(Beginning of SUPPLIED ENTRIES)
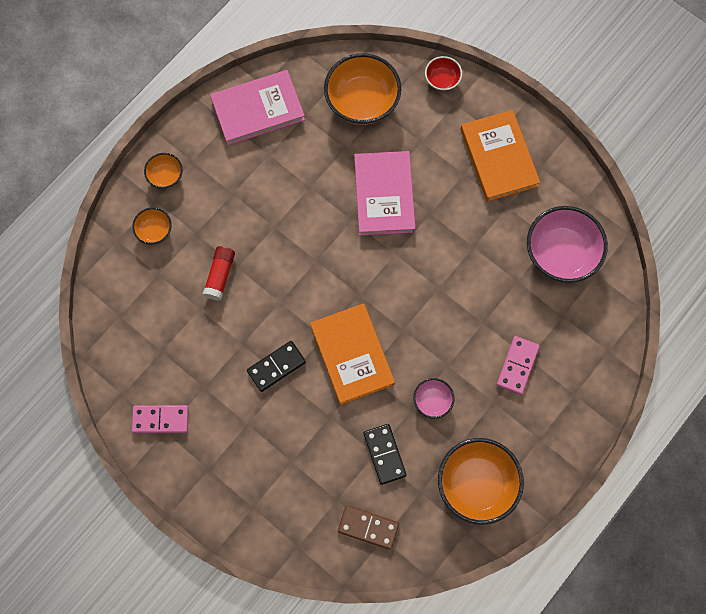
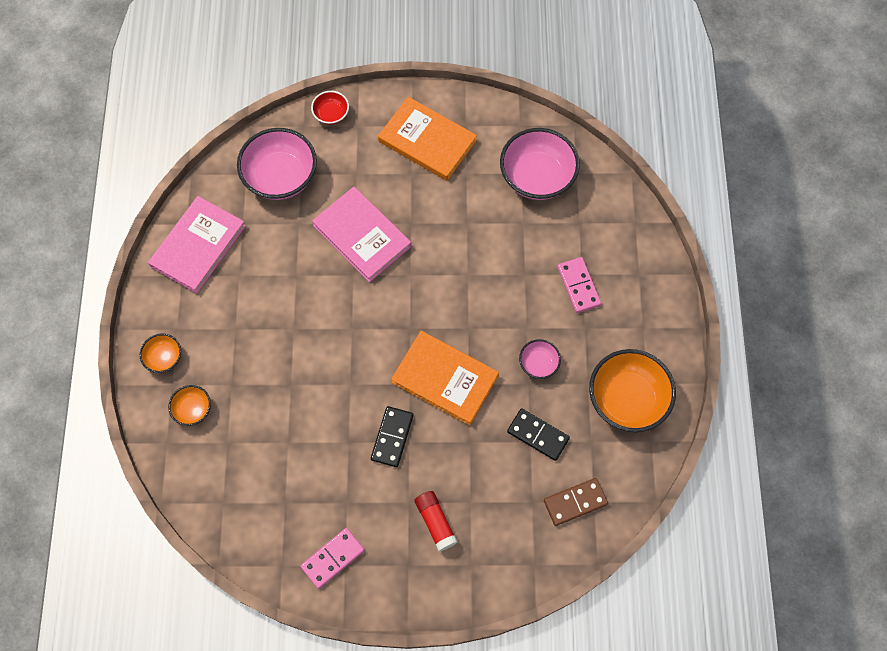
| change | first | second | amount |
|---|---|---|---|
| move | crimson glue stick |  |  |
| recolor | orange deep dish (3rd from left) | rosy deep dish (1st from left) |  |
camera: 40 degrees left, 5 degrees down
(End of SUPPLIED ENTRIES)
YOUR INSTRUCTIONS -
The lines from the one containing "move | crimson" through the last line of the records are to be transcribed exactly, with nothing else added.

OUTPUT FOR THIS TASK -
| move | crimson glue stick |  |  |
| recolor | orange deep dish (3rd from left) | rosy deep dish (1st from left) |  |
camera: 40 degrees left, 5 degrees down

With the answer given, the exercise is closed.